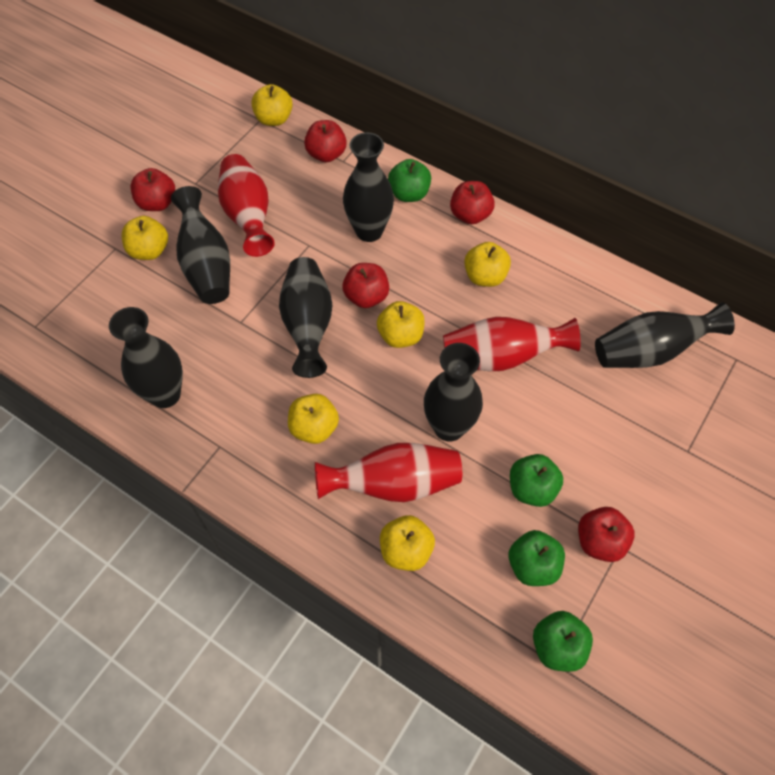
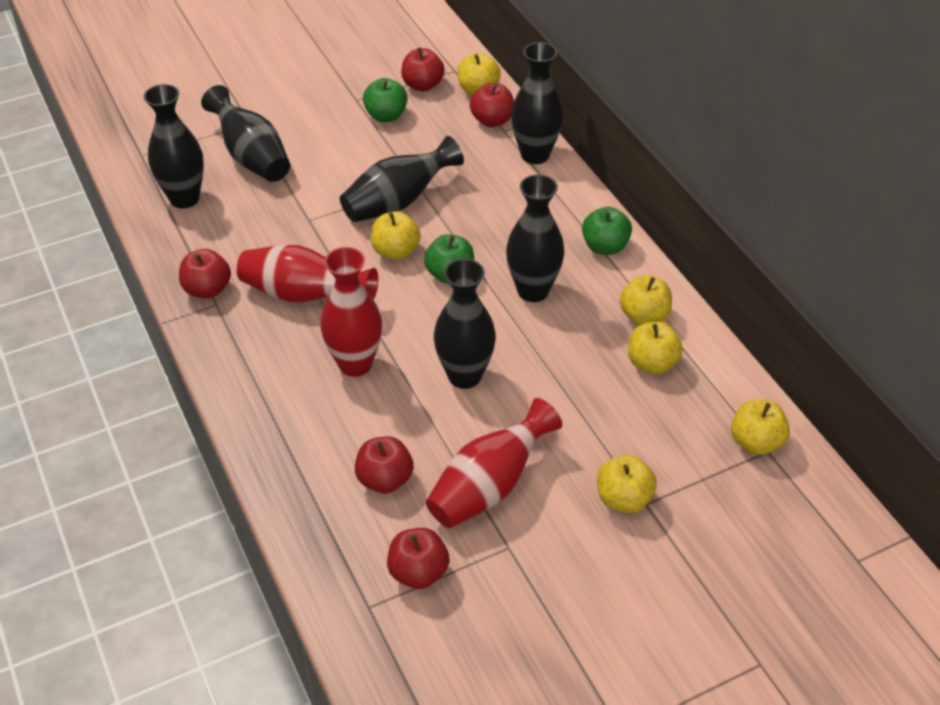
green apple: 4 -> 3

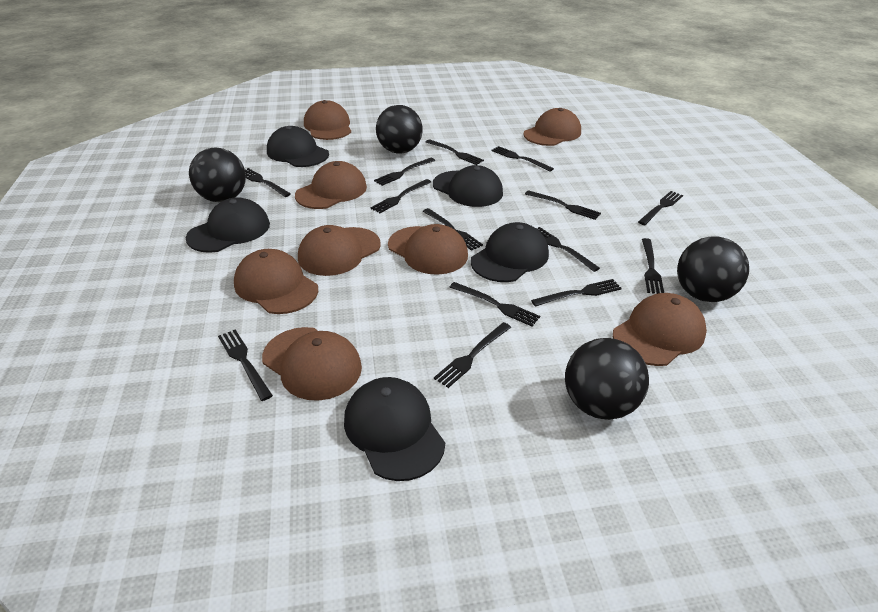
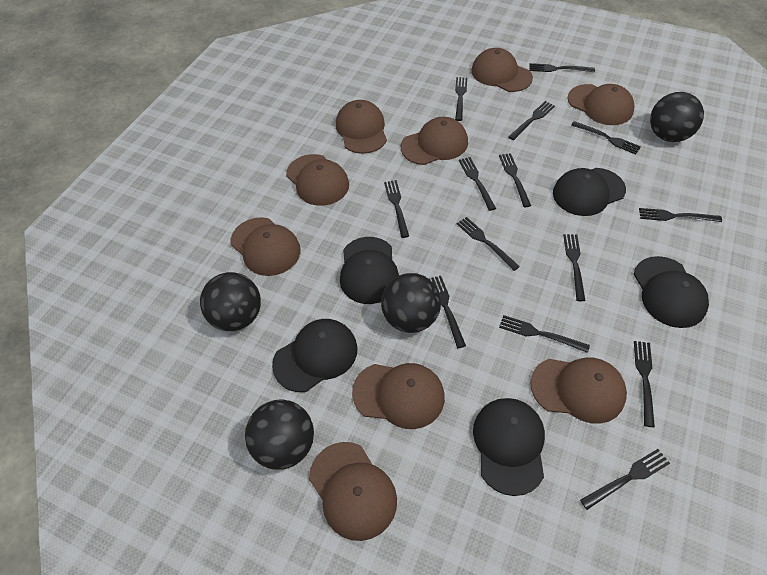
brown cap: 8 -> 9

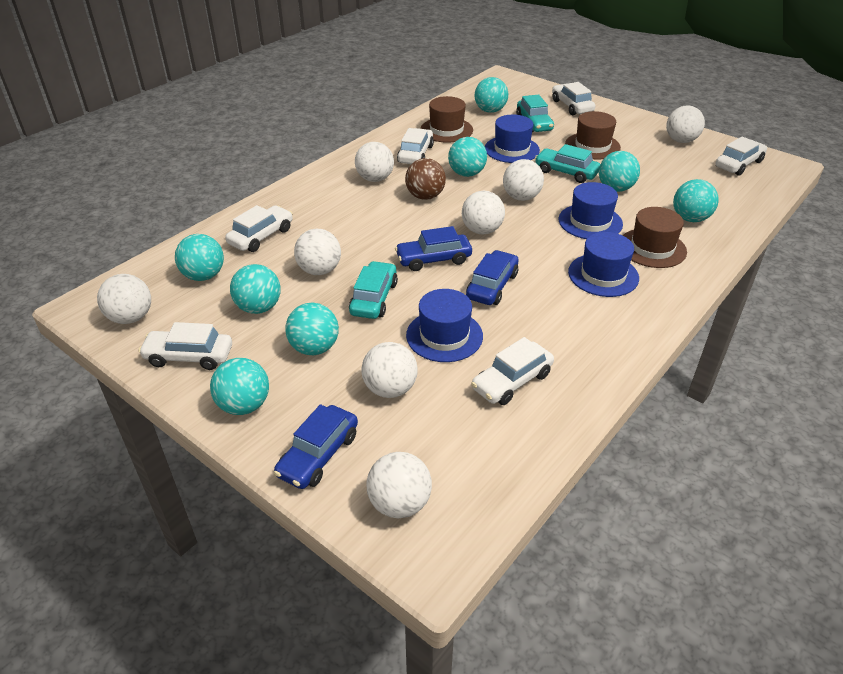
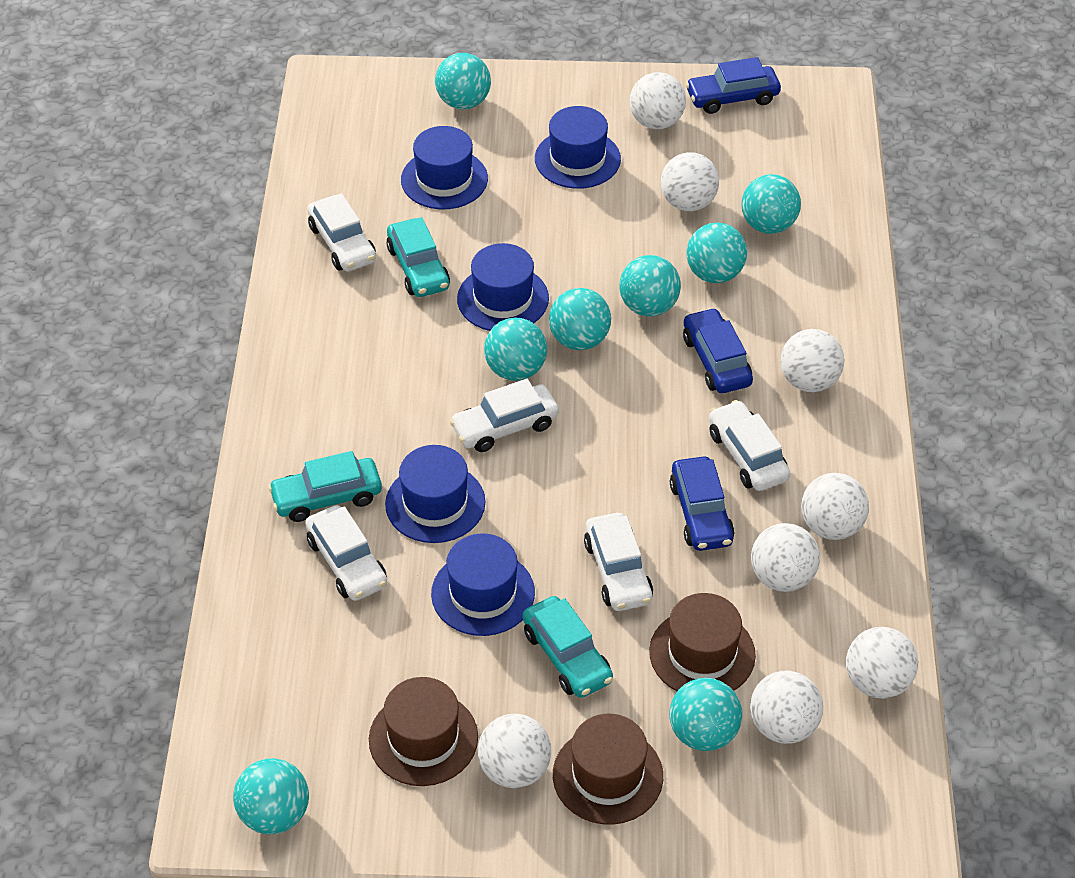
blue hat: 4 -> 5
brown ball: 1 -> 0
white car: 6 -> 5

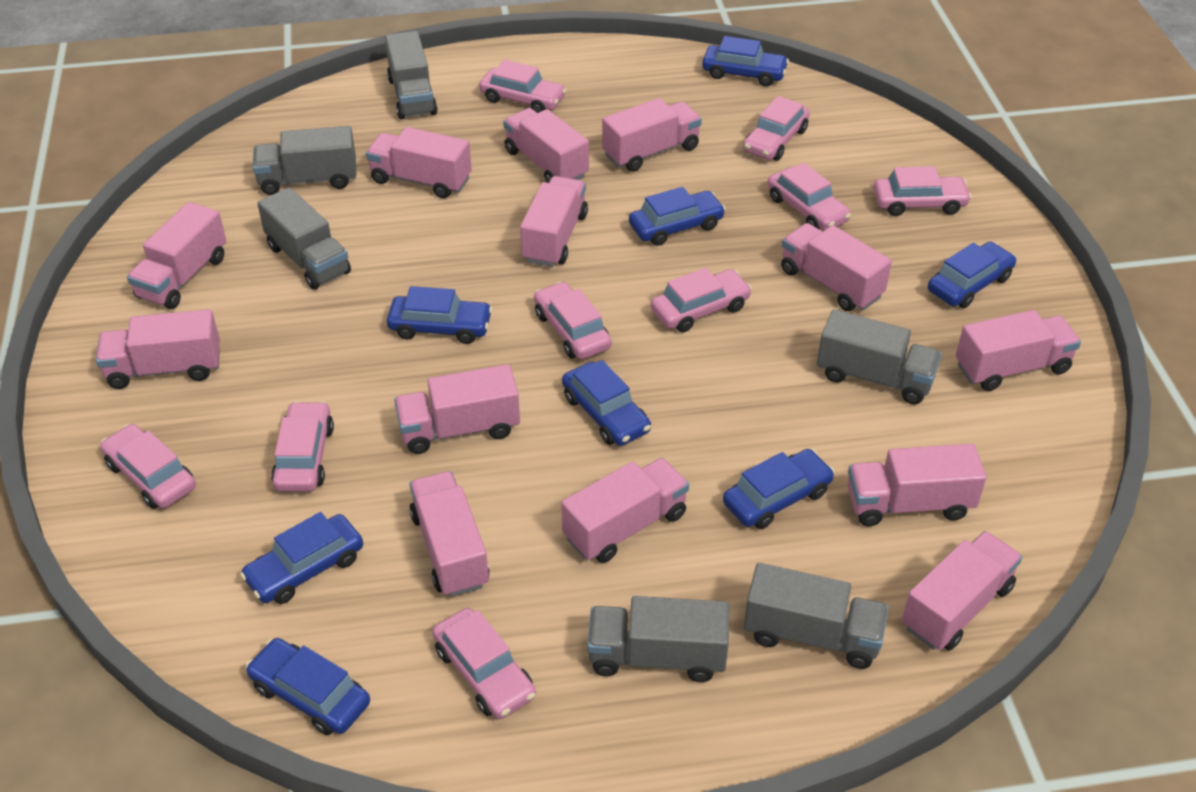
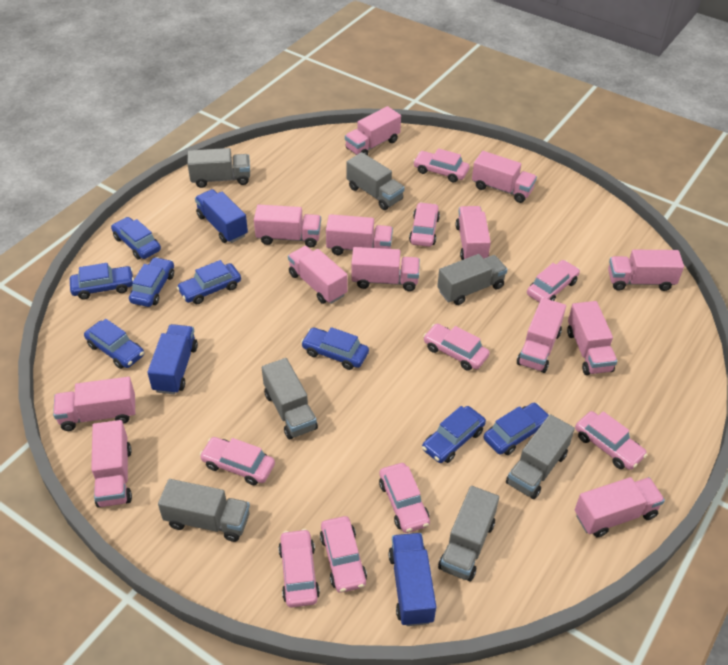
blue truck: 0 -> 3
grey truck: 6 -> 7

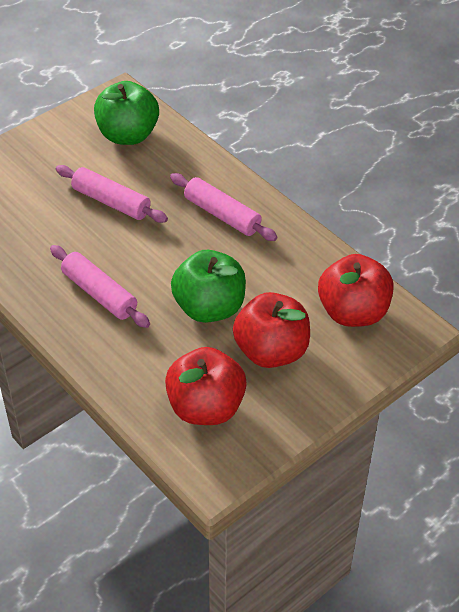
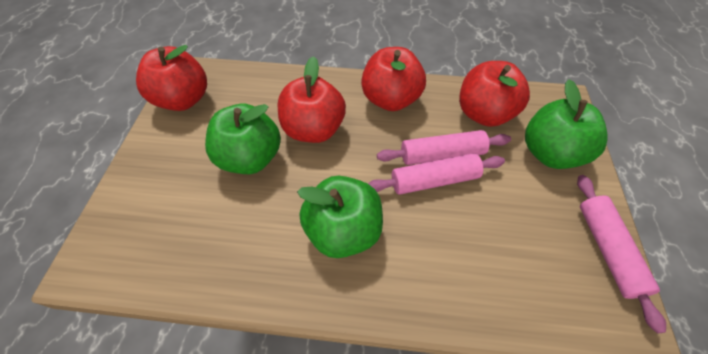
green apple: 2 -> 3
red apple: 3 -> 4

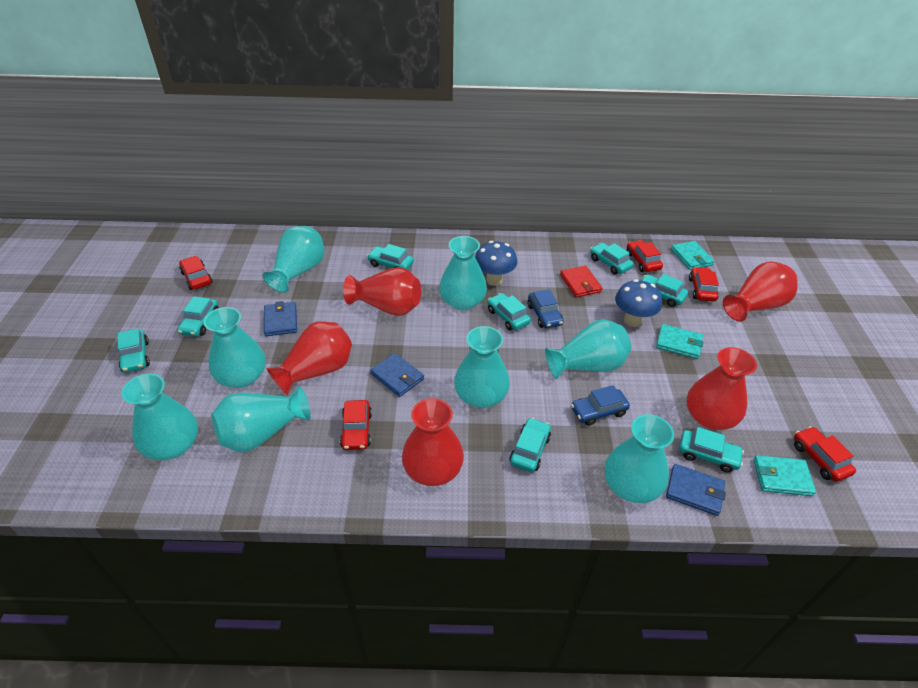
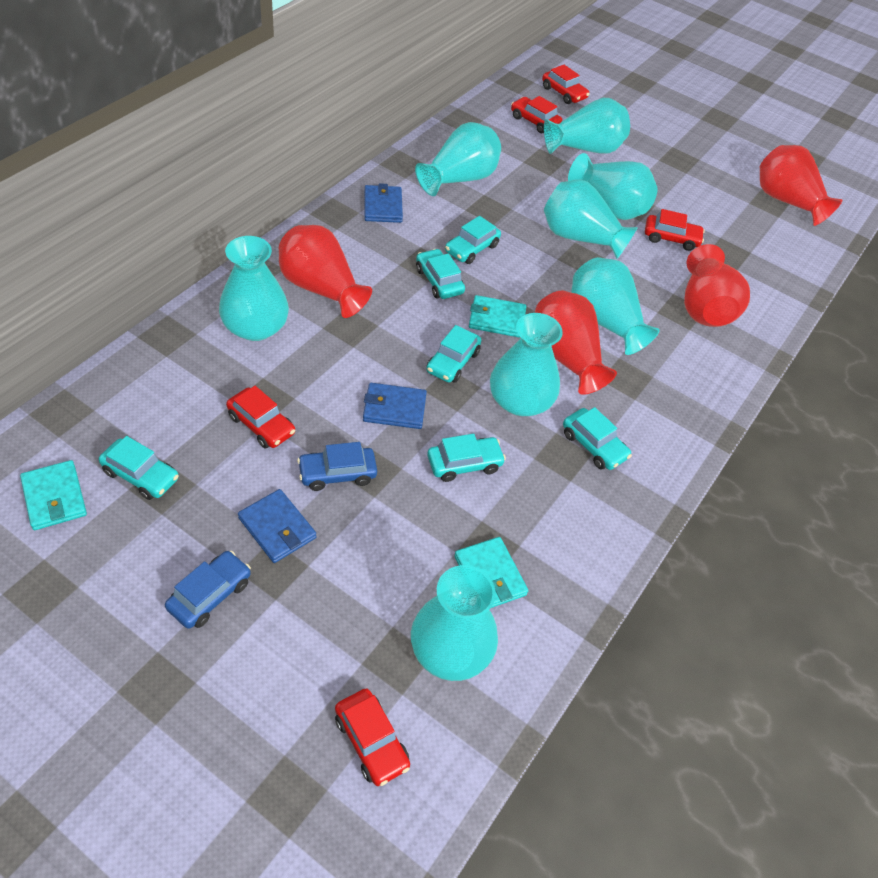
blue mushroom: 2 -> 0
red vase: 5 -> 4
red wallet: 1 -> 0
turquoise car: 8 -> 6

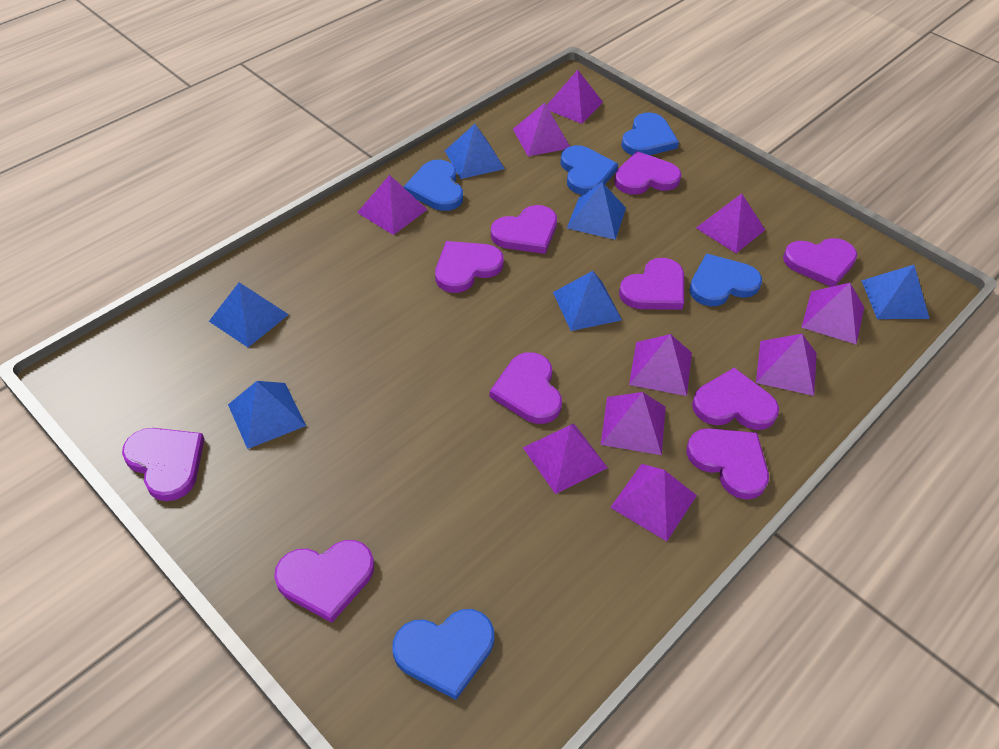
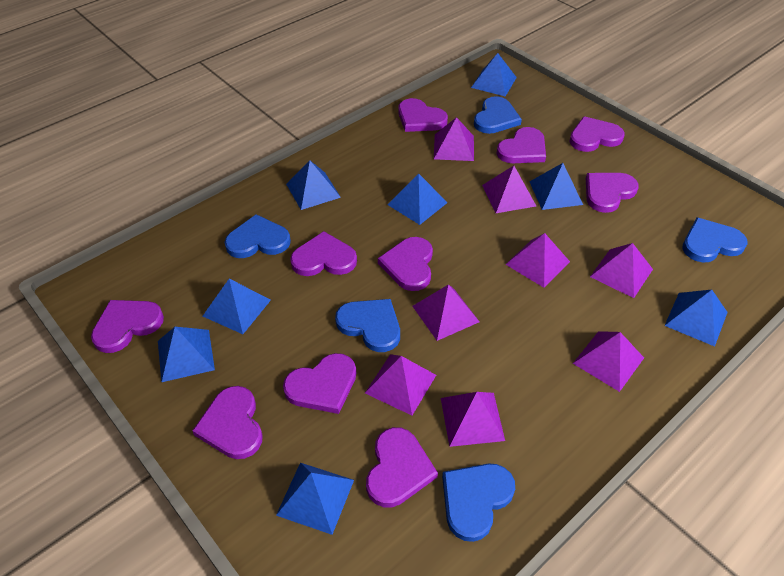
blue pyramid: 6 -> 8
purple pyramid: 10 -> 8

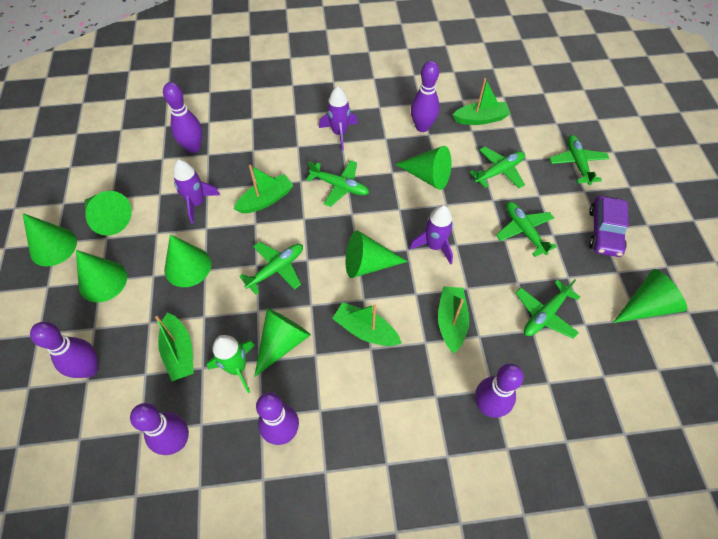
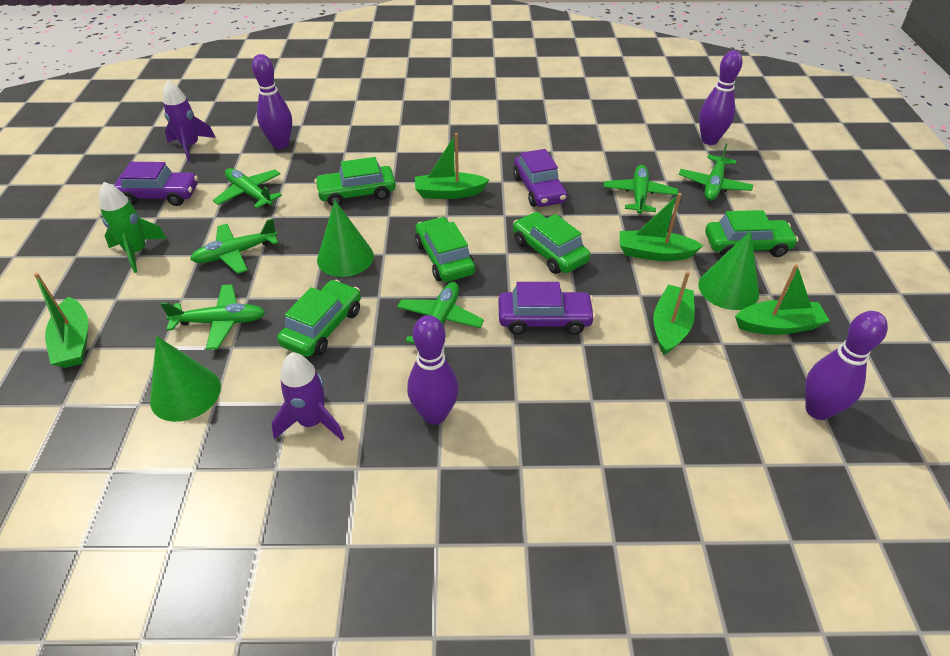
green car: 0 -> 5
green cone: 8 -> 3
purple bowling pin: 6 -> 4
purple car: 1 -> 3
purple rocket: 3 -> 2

**EXERCISE REQUIREMENTS:**
Starting at the line that holds "brown ball: 1 -> 0", repeat every line through the end of the listing exactly as written, skipping any picture.

**EXERCISE ANSWER:**
brown ball: 1 -> 0
white car: 6 -> 5

blue truck: 0 -> 3
grey truck: 6 -> 7

green apple: 2 -> 3
red apple: 3 -> 4

blue mushroom: 2 -> 0
red vase: 5 -> 4
red wallet: 1 -> 0
turquoise car: 8 -> 6

blue pyramid: 6 -> 8
purple pyramid: 10 -> 8

green car: 0 -> 5
green cone: 8 -> 3
purple bowling pin: 6 -> 4
purple car: 1 -> 3
purple rocket: 3 -> 2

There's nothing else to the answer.